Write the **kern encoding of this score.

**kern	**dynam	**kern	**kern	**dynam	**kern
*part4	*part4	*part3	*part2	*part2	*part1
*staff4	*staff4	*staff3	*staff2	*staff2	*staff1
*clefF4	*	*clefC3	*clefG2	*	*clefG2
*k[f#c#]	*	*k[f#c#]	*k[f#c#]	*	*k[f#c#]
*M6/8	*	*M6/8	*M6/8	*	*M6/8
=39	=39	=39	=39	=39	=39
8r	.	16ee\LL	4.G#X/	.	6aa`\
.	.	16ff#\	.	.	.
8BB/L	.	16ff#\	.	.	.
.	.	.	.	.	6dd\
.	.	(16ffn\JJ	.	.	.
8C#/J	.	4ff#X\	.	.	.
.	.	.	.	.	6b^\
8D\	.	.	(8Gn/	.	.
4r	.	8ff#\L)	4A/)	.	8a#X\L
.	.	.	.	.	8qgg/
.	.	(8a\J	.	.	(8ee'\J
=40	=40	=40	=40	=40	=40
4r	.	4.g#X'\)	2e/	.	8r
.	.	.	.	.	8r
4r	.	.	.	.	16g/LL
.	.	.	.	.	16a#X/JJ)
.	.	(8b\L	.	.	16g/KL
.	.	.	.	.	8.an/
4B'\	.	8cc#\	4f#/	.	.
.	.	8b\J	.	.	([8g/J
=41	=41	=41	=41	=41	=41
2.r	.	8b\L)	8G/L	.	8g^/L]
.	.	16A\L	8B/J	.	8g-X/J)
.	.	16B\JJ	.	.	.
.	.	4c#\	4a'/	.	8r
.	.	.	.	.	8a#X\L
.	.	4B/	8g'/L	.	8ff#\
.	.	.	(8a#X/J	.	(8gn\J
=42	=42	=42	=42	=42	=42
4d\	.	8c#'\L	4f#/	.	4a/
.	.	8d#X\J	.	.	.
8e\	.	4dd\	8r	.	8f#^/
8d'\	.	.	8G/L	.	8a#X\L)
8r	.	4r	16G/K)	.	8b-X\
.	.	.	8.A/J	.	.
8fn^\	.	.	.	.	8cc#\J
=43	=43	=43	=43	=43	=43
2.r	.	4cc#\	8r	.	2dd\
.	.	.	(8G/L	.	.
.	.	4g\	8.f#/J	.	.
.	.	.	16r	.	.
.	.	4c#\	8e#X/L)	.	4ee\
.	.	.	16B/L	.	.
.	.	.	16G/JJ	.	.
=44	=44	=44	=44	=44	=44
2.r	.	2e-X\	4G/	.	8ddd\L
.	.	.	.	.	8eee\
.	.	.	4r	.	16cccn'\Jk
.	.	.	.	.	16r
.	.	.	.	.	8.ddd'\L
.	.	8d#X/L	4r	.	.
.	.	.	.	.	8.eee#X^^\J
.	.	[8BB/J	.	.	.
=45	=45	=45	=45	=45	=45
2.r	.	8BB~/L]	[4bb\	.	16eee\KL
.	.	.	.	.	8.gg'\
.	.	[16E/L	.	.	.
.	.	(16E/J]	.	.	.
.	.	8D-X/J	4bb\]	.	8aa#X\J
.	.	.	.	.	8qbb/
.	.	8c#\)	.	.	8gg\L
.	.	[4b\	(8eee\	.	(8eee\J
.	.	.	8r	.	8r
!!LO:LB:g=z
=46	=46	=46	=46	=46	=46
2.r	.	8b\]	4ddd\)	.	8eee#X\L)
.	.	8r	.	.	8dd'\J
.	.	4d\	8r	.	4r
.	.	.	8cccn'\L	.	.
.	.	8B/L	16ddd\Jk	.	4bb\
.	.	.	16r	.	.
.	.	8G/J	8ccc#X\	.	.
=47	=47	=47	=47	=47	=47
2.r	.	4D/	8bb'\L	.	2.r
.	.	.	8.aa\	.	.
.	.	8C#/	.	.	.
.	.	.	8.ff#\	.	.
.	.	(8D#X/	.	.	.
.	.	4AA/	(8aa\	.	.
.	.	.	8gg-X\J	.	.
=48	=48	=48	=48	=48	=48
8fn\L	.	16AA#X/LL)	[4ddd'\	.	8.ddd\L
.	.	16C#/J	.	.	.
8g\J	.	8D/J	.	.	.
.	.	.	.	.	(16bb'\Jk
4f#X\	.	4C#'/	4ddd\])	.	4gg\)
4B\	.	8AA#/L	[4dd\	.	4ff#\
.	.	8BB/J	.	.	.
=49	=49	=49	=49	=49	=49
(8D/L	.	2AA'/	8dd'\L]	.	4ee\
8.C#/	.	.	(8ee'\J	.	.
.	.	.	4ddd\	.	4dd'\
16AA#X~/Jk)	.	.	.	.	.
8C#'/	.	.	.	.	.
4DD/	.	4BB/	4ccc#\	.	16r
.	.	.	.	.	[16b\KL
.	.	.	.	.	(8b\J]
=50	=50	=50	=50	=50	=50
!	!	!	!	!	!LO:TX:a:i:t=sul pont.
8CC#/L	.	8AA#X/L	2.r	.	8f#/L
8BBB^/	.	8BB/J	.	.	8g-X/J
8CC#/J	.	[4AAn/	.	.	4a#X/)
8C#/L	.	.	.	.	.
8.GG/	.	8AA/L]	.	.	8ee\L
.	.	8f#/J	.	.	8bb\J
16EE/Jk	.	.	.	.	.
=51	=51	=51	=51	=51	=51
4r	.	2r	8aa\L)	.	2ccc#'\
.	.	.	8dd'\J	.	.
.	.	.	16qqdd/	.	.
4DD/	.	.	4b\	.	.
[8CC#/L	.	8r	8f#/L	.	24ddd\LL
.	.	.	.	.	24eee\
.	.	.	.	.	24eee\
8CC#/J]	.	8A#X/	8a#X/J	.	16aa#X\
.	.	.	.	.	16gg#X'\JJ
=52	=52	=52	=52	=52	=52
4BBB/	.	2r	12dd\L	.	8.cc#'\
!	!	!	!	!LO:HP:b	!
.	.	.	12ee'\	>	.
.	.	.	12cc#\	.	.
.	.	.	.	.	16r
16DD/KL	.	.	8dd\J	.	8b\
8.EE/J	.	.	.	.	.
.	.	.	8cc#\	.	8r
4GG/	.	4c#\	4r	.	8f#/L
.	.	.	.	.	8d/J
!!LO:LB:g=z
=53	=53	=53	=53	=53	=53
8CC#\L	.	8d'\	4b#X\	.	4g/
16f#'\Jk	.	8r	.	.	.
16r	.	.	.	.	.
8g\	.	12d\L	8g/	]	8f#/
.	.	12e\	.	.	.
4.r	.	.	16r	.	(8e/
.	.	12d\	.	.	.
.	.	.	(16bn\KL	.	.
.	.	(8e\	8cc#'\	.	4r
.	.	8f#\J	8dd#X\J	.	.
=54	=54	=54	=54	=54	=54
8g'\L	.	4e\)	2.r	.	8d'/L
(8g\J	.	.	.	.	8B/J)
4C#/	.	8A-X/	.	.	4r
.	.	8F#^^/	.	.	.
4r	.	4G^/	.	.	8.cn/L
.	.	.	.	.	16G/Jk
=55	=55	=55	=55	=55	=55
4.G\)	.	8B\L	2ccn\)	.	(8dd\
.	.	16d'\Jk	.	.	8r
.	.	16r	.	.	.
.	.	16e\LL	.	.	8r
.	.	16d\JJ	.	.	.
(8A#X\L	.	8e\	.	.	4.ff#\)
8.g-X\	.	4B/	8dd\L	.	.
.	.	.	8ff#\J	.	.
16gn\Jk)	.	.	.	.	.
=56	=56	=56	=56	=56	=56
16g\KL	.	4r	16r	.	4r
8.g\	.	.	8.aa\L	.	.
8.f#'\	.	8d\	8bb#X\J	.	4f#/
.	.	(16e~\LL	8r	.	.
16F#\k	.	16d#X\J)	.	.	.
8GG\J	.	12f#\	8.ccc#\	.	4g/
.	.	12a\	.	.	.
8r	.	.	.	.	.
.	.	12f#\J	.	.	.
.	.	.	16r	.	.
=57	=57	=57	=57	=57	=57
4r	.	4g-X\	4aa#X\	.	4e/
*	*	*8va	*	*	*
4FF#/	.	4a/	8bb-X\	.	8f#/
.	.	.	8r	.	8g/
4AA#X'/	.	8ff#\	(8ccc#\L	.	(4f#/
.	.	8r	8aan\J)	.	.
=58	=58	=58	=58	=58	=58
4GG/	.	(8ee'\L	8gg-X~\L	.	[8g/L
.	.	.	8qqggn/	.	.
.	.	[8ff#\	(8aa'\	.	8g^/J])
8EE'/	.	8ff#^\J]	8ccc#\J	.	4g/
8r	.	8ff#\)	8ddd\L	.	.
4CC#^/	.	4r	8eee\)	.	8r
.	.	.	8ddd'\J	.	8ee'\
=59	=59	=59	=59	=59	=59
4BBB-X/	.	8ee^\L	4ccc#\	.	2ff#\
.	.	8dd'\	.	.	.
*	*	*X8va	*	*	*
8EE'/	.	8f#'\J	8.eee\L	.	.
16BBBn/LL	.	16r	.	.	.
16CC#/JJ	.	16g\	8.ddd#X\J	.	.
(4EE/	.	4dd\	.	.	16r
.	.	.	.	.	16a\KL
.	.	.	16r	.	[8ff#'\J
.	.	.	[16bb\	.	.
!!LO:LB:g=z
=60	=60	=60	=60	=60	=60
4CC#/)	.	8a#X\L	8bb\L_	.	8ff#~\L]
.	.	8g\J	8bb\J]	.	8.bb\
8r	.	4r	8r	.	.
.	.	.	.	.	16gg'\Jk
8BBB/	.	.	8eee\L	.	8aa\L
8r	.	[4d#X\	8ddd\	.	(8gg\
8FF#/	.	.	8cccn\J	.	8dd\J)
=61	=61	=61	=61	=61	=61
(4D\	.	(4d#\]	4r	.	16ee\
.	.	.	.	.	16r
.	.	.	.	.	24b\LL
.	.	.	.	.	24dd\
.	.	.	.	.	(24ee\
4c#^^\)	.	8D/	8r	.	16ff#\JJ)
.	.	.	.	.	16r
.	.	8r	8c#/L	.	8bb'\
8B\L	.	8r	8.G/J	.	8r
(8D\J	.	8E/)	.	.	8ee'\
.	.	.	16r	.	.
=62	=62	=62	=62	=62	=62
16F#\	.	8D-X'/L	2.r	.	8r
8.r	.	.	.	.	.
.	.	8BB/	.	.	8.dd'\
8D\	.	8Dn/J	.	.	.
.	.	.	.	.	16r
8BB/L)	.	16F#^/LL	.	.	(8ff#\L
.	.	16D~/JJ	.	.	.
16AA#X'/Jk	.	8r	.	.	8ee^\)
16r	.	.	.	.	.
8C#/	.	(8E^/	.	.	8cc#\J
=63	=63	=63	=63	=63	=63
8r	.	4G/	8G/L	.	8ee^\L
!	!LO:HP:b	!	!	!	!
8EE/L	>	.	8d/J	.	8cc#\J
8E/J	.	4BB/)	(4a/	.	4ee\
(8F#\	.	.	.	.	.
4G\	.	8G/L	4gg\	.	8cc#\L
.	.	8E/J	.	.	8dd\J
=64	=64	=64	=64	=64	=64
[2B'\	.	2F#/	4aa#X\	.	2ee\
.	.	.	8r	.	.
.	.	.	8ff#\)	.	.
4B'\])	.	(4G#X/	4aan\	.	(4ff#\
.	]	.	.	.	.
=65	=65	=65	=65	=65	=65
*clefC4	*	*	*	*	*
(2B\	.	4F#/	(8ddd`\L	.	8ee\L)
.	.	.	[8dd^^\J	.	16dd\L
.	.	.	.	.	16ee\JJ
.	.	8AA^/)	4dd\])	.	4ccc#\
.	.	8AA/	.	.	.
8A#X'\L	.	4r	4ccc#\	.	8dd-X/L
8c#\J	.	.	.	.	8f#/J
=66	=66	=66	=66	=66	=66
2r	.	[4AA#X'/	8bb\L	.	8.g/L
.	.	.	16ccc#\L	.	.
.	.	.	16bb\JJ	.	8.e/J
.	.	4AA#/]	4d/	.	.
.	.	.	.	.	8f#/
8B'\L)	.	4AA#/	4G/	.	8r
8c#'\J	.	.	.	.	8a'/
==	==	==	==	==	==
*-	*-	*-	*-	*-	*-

-*-

— WORK TO DO —
Count the lines in the entries above that contain the string "kern", and give only the number.

— ANSWER IN FULL —
2